* [Task item] Please transcribe the listing that follows exactly; images are to be excluded.

* [Recorded data]
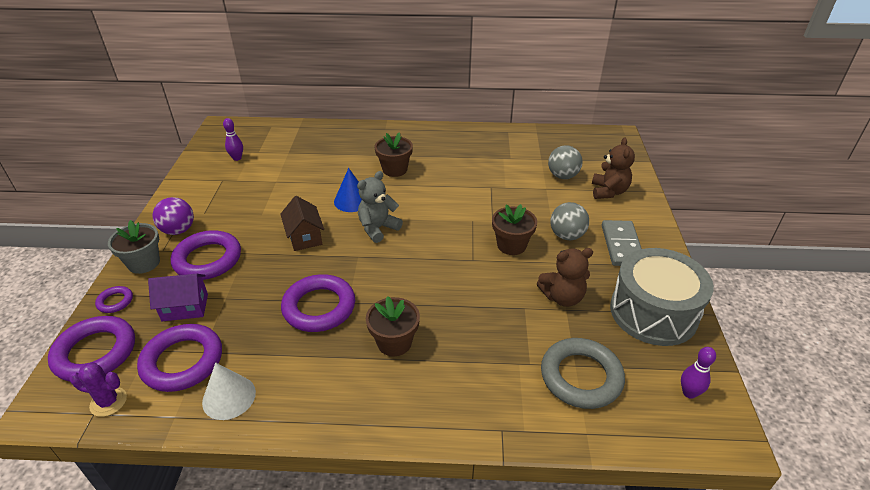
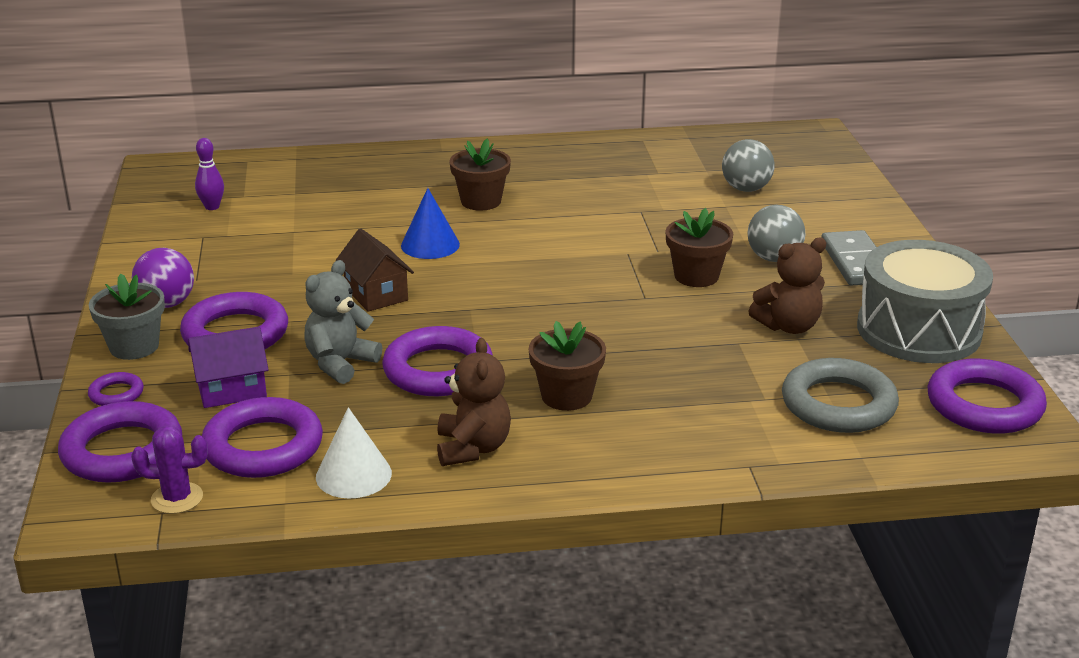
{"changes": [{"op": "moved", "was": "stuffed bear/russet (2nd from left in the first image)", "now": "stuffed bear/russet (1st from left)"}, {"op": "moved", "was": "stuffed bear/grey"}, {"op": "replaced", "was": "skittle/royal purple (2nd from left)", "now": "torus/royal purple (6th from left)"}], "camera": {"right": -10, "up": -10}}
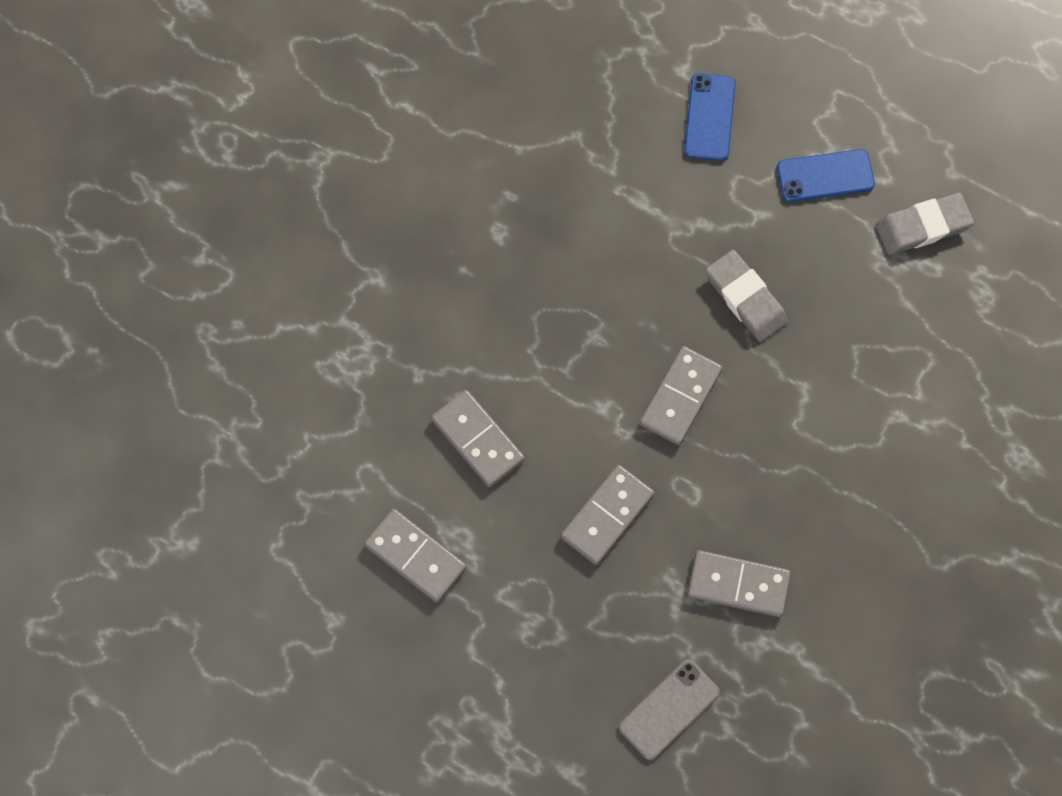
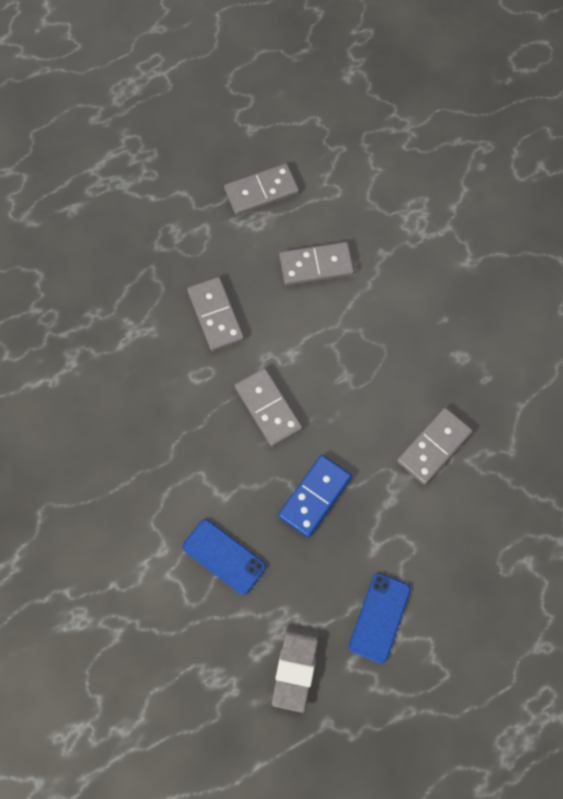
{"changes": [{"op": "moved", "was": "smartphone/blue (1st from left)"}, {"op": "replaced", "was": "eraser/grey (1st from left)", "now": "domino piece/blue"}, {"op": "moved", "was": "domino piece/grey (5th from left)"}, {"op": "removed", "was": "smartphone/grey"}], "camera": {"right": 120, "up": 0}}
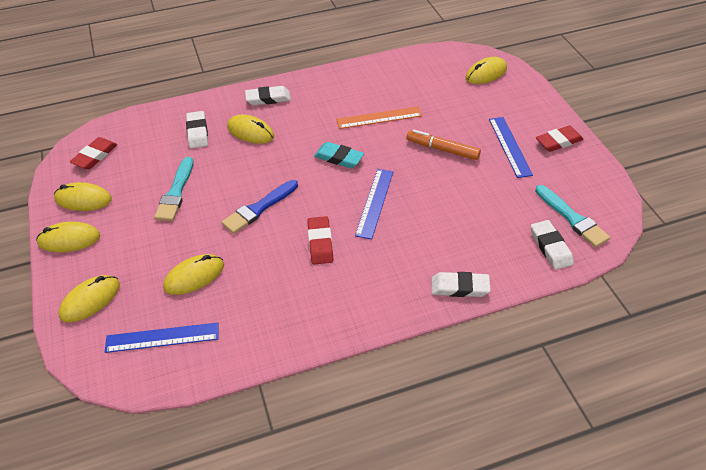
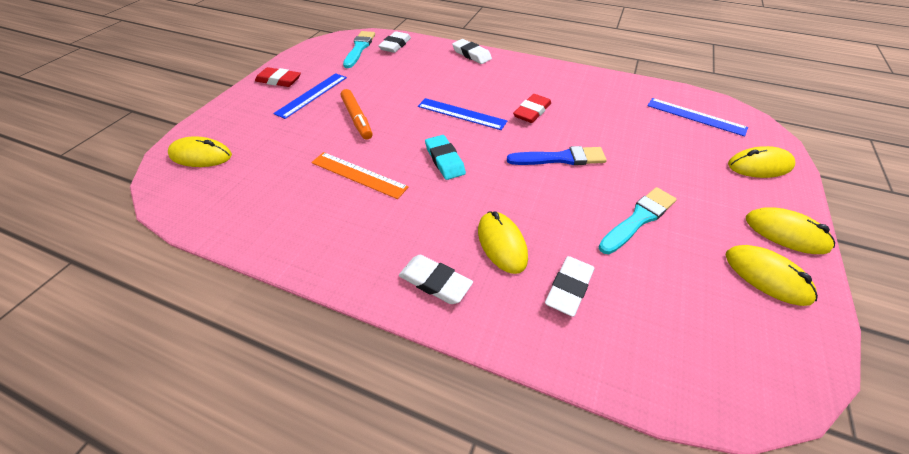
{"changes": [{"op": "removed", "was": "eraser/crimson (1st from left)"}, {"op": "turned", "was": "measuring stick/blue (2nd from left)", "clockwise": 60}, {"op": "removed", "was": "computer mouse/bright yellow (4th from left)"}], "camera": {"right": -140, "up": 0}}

* [Task output]
{"changes": [{"op": "moved", "was": "stuffed bear/russet (2nd from left in the first image)", "now": "stuffed bear/russet (1st from left)"}, {"op": "moved", "was": "stuffed bear/grey"}, {"op": "replaced", "was": "skittle/royal purple (2nd from left)", "now": "torus/royal purple (6th from left)"}], "camera": {"right": -10, "up": -10}}
{"changes": [{"op": "moved", "was": "smartphone/blue (1st from left)"}, {"op": "replaced", "was": "eraser/grey (1st from left)", "now": "domino piece/blue"}, {"op": "moved", "was": "domino piece/grey (5th from left)"}, {"op": "removed", "was": "smartphone/grey"}], "camera": {"right": 120, "up": 0}}
{"changes": [{"op": "removed", "was": "eraser/crimson (1st from left)"}, {"op": "turned", "was": "measuring stick/blue (2nd from left)", "clockwise": 60}, {"op": "removed", "was": "computer mouse/bright yellow (4th from left)"}], "camera": {"right": -140, "up": 0}}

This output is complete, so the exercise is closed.